- _Exercise instructions_
Verbatim copy, images excluded: write out each record shown below.

- _Data section_

···

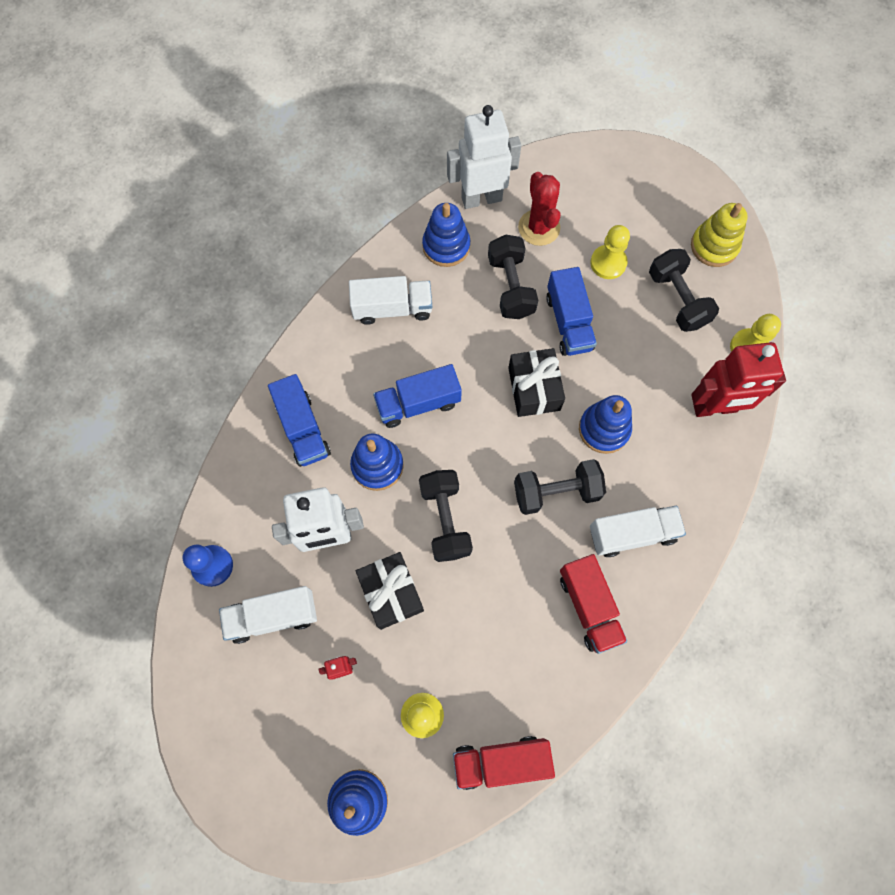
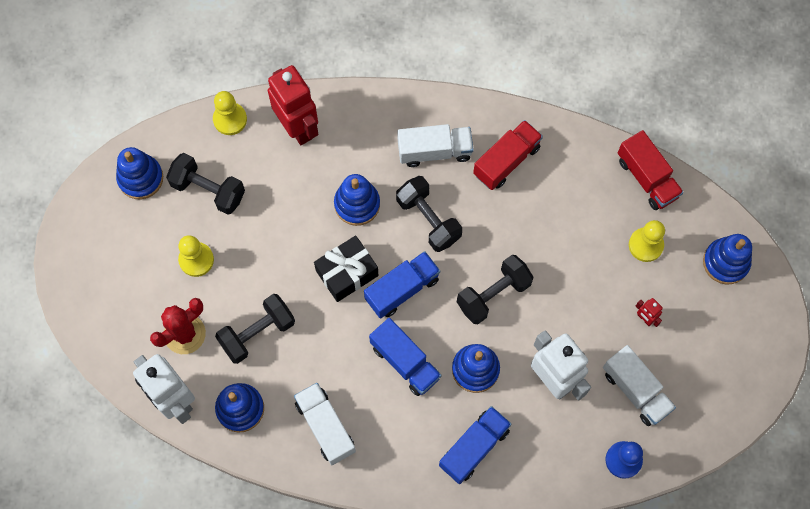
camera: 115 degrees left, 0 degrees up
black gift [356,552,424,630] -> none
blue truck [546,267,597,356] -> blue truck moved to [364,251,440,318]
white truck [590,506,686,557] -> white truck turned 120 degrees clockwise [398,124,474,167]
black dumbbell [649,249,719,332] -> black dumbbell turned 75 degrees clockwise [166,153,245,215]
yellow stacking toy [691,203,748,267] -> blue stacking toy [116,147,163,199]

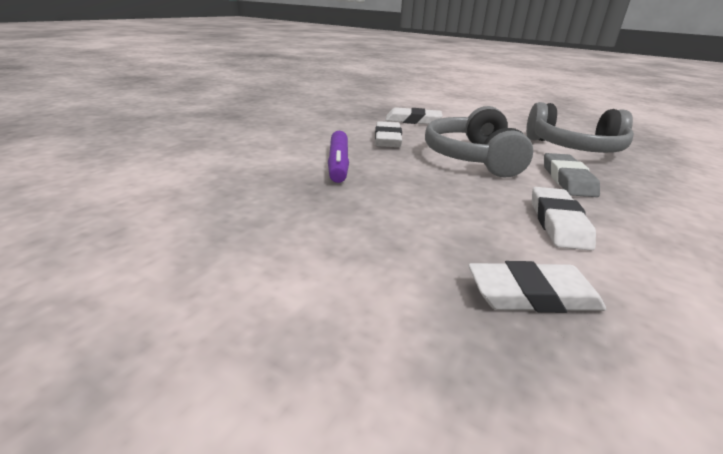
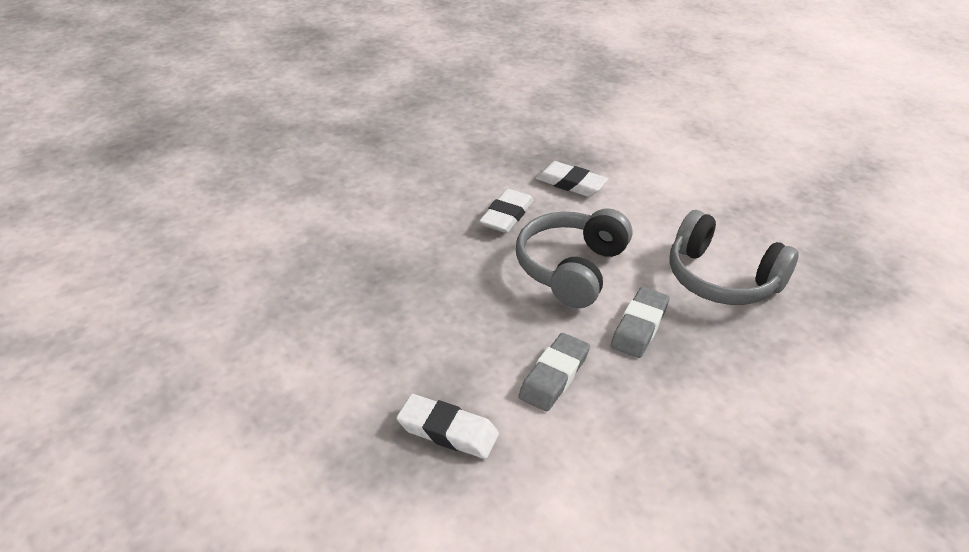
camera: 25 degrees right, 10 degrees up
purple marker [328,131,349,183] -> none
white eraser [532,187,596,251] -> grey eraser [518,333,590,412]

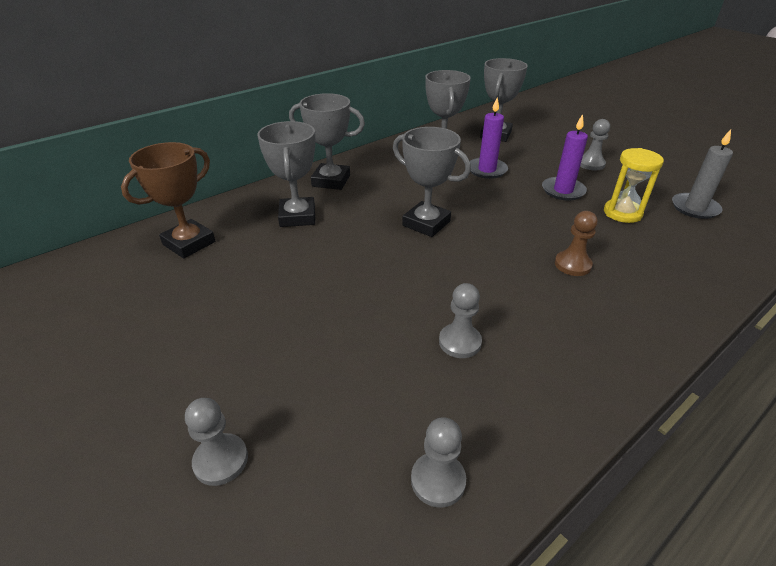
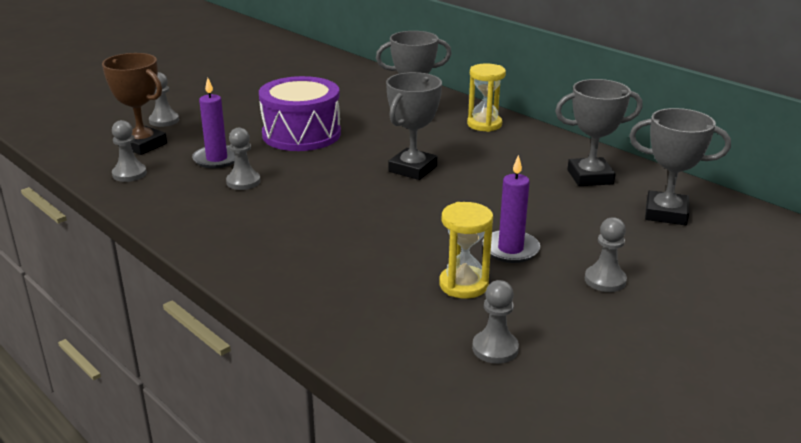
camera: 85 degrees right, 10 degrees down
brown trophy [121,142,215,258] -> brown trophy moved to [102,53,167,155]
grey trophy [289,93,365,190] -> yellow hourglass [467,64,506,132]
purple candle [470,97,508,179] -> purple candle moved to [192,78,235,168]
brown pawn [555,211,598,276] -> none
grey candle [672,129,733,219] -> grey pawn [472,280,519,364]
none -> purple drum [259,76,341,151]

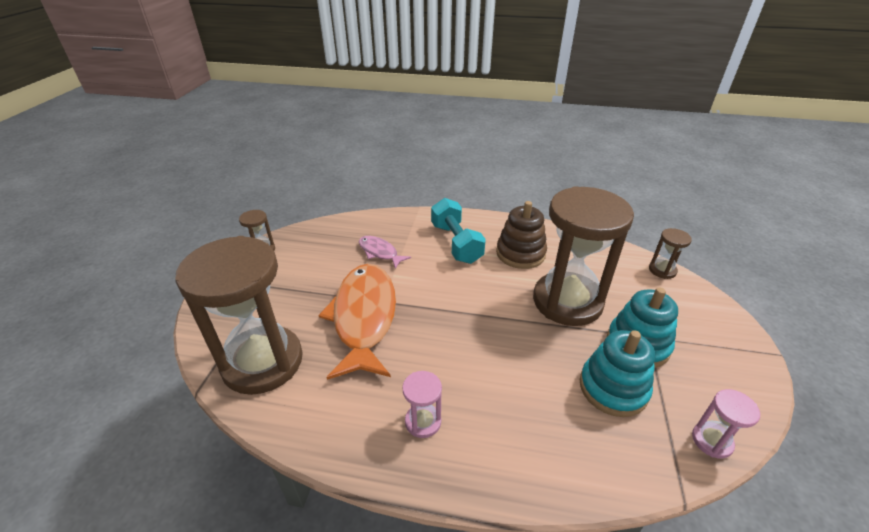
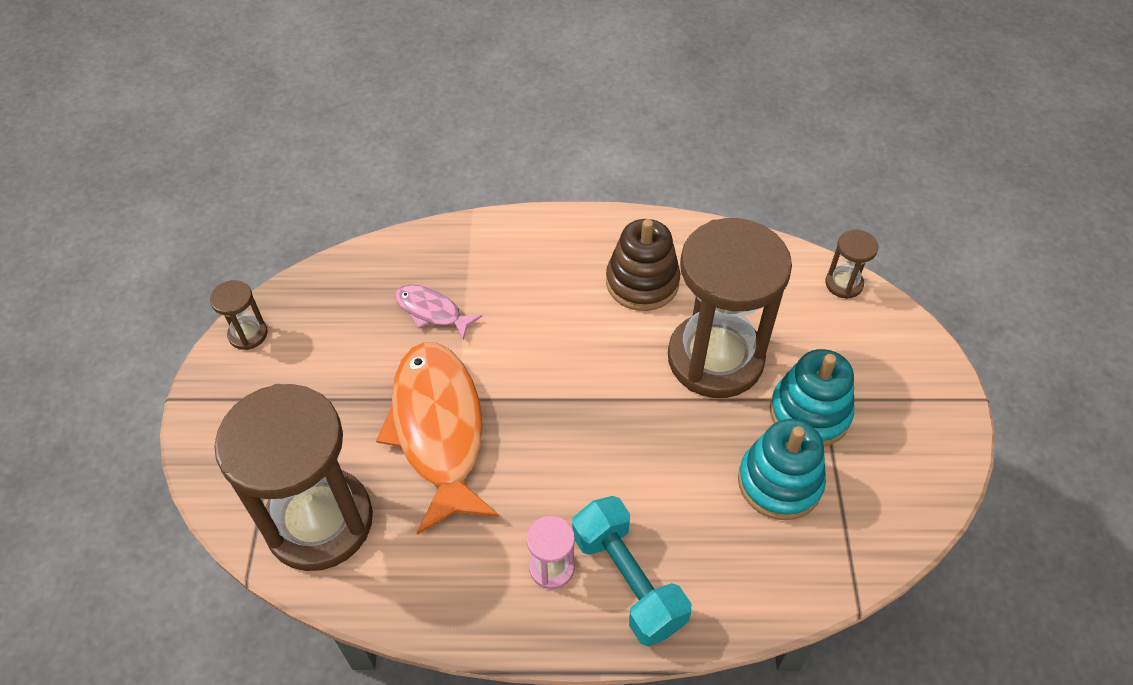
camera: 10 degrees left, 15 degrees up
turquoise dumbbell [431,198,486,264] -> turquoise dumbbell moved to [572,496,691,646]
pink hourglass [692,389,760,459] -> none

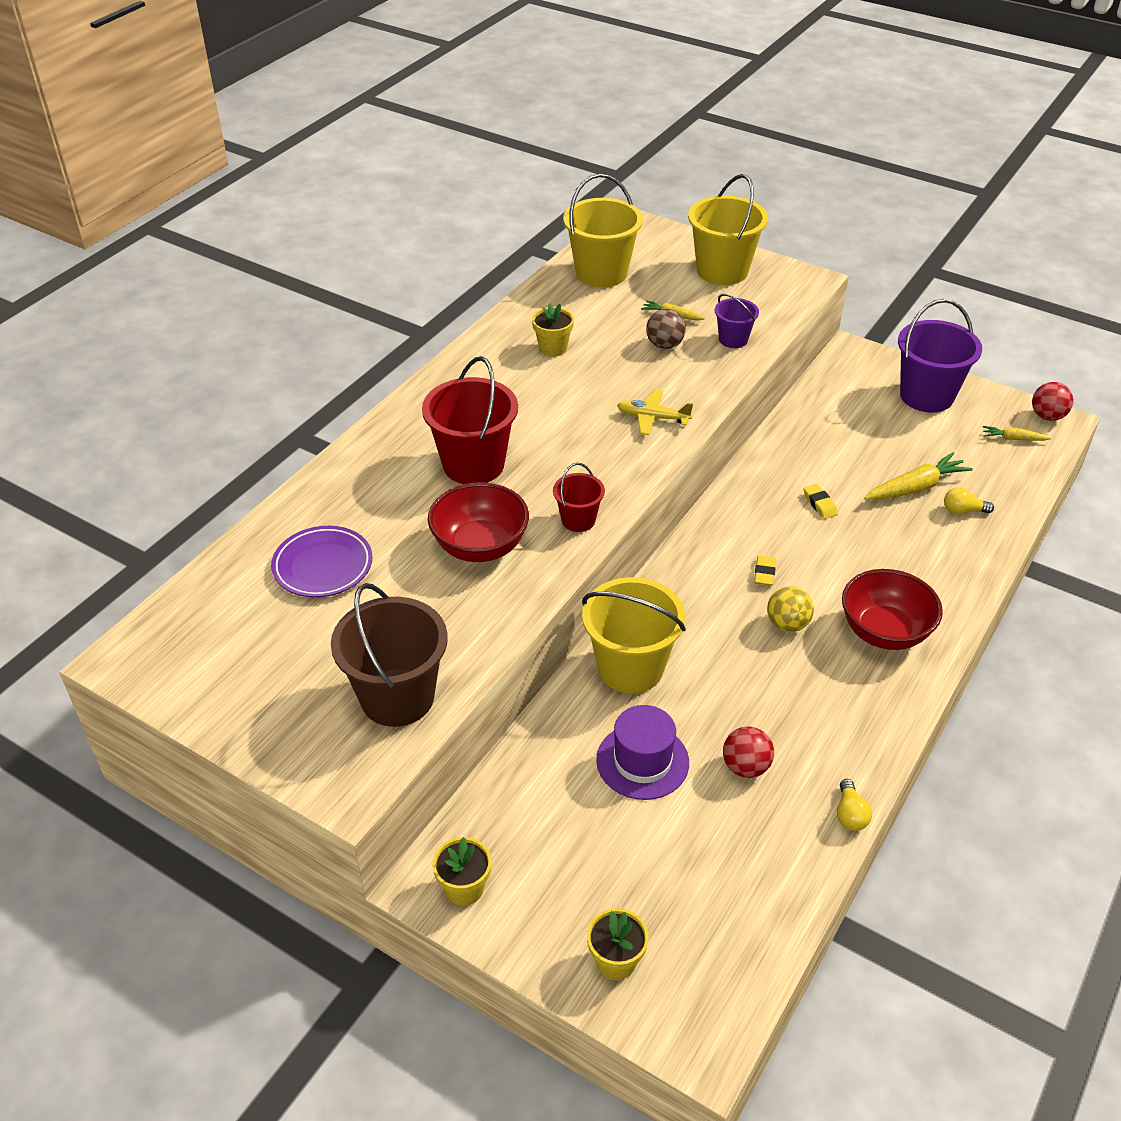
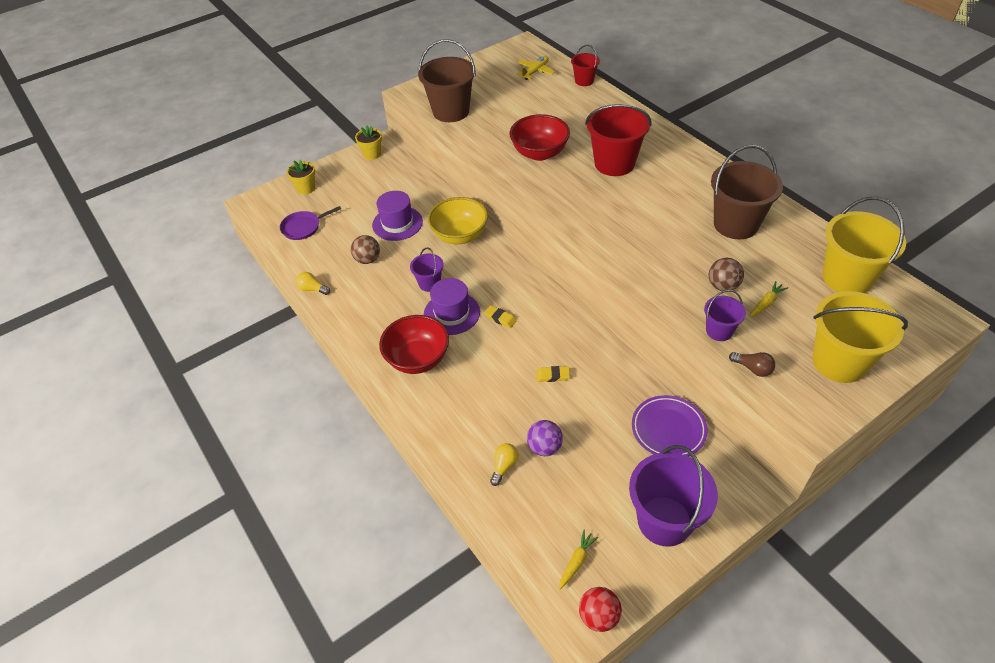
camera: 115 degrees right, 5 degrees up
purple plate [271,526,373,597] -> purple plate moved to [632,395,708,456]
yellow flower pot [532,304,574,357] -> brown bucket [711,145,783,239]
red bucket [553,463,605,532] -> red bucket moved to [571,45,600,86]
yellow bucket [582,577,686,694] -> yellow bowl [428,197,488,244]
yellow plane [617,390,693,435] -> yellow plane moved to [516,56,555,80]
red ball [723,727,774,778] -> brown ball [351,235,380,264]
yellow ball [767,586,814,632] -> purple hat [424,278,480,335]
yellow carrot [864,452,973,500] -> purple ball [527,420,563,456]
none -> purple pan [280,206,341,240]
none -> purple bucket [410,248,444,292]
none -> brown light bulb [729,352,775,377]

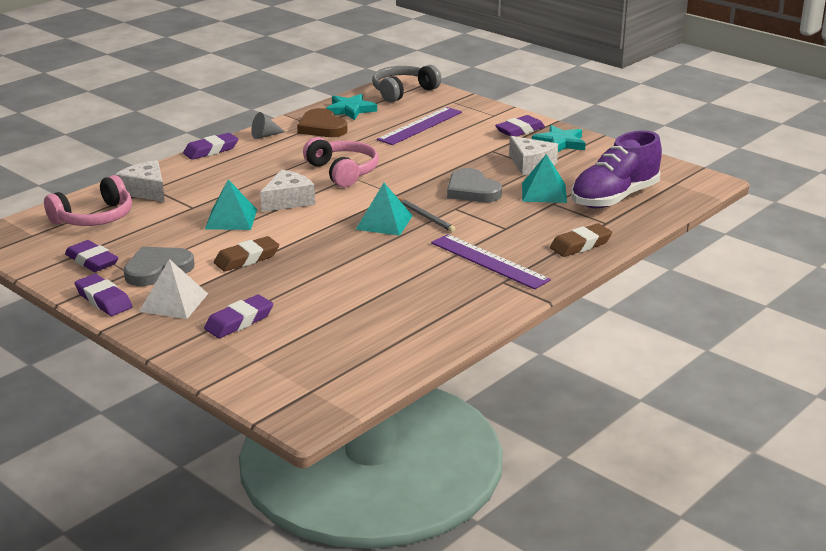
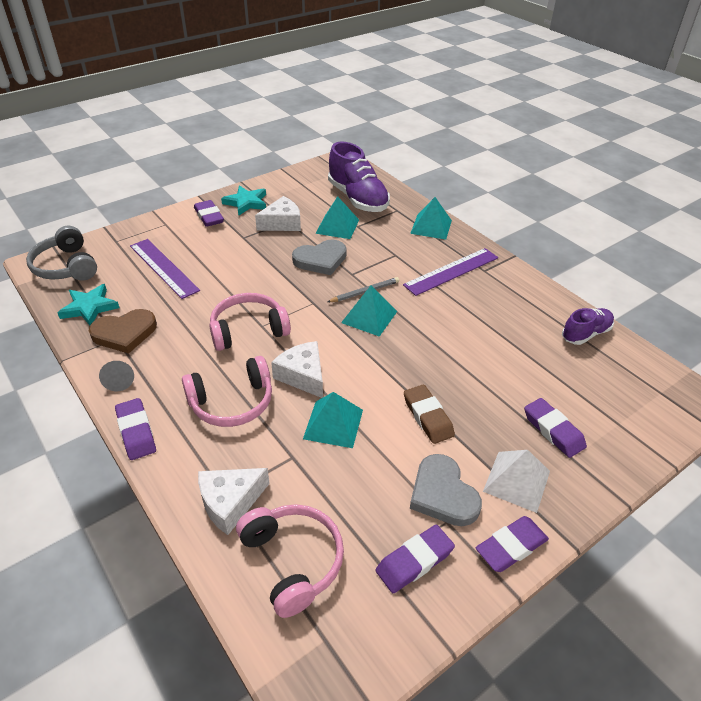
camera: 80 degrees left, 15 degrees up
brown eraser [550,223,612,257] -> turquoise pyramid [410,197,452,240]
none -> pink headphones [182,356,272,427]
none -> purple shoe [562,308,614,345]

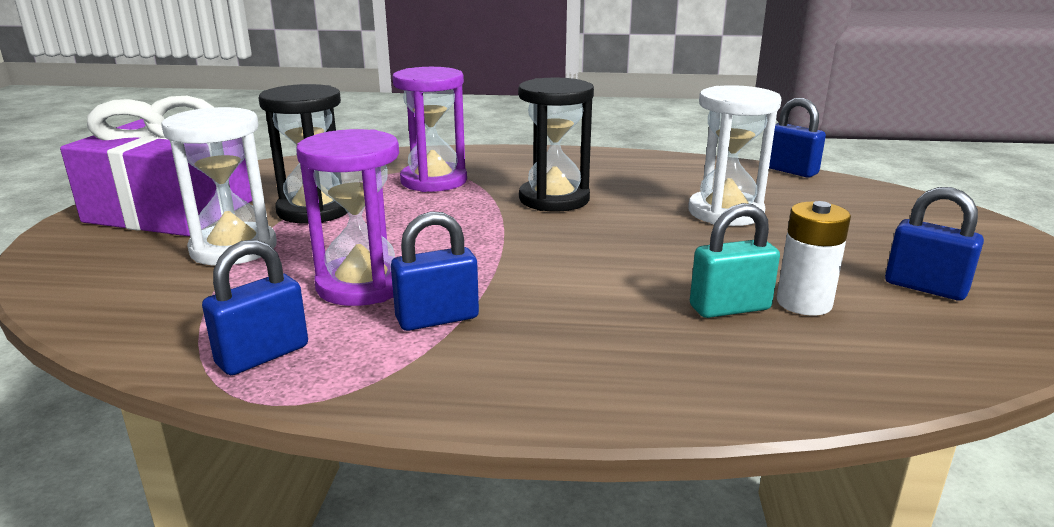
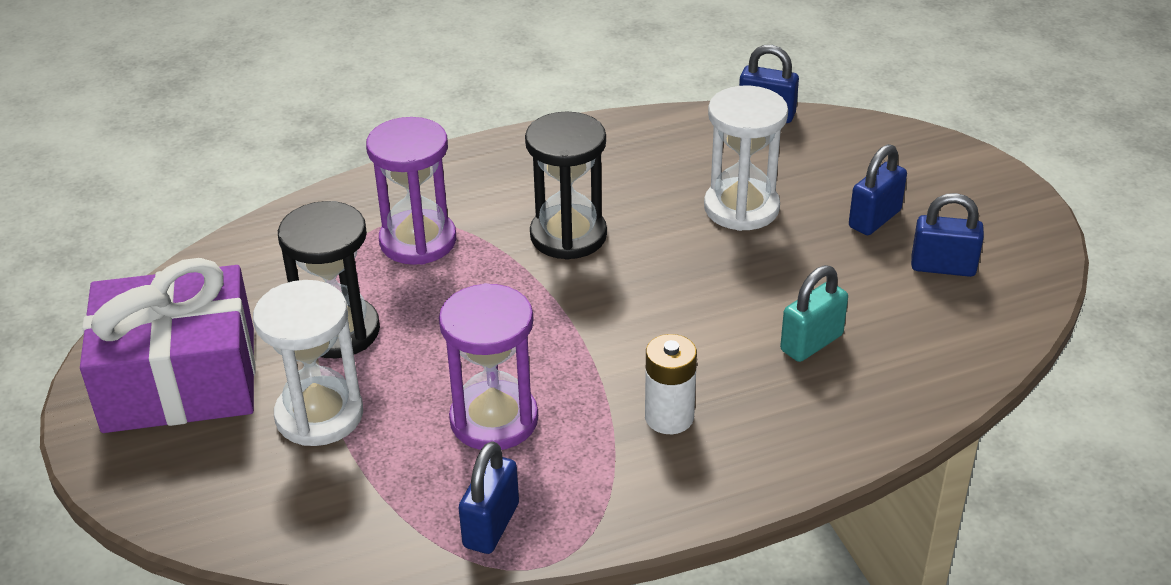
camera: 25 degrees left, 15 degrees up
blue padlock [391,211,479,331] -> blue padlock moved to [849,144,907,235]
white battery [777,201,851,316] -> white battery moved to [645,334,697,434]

···

- _Result for this exercise_
camera: 115 degrees left, 0 degrees up
black gift [356,552,424,630] -> none
blue truck [546,267,597,356] -> blue truck moved to [364,251,440,318]
white truck [590,506,686,557] -> white truck turned 120 degrees clockwise [398,124,474,167]
black dumbbell [649,249,719,332] -> black dumbbell turned 75 degrees clockwise [166,153,245,215]
yellow stacking toy [691,203,748,267] -> blue stacking toy [116,147,163,199]

camera: 25 degrees right, 10 degrees up
purple marker [328,131,349,183] -> none
white eraser [532,187,596,251] -> grey eraser [518,333,590,412]

camera: 85 degrees right, 10 degrees down
brown trophy [121,142,215,258] -> brown trophy moved to [102,53,167,155]
grey trophy [289,93,365,190] -> yellow hourglass [467,64,506,132]
purple candle [470,97,508,179] -> purple candle moved to [192,78,235,168]
brown pawn [555,211,598,276] -> none
grey candle [672,129,733,219] -> grey pawn [472,280,519,364]
none -> purple drum [259,76,341,151]

camera: 10 degrees left, 15 degrees up
turquoise dumbbell [431,198,486,264] -> turquoise dumbbell moved to [572,496,691,646]
pink hourglass [692,389,760,459] -> none

camera: 115 degrees right, 5 degrees up
purple plate [271,526,373,597] -> purple plate moved to [632,395,708,456]
yellow flower pot [532,304,574,357] -> brown bucket [711,145,783,239]
red bucket [553,463,605,532] -> red bucket moved to [571,45,600,86]
yellow bucket [582,577,686,694] -> yellow bowl [428,197,488,244]
yellow plane [617,390,693,435] -> yellow plane moved to [516,56,555,80]
red ball [723,727,774,778] -> brown ball [351,235,380,264]
yellow ball [767,586,814,632] -> purple hat [424,278,480,335]
yellow carrot [864,452,973,500] -> purple ball [527,420,563,456]
none -> purple pan [280,206,341,240]
none -> purple bucket [410,248,444,292]
none -> brown light bulb [729,352,775,377]

camera: 80 degrees left, 15 degrees up
brown eraser [550,223,612,257] -> turquoise pyramid [410,197,452,240]
none -> pink headphones [182,356,272,427]
none -> purple shoe [562,308,614,345]

camera: 25 degrees left, 15 degrees up
blue padlock [391,211,479,331] -> blue padlock moved to [849,144,907,235]
white battery [777,201,851,316] -> white battery moved to [645,334,697,434]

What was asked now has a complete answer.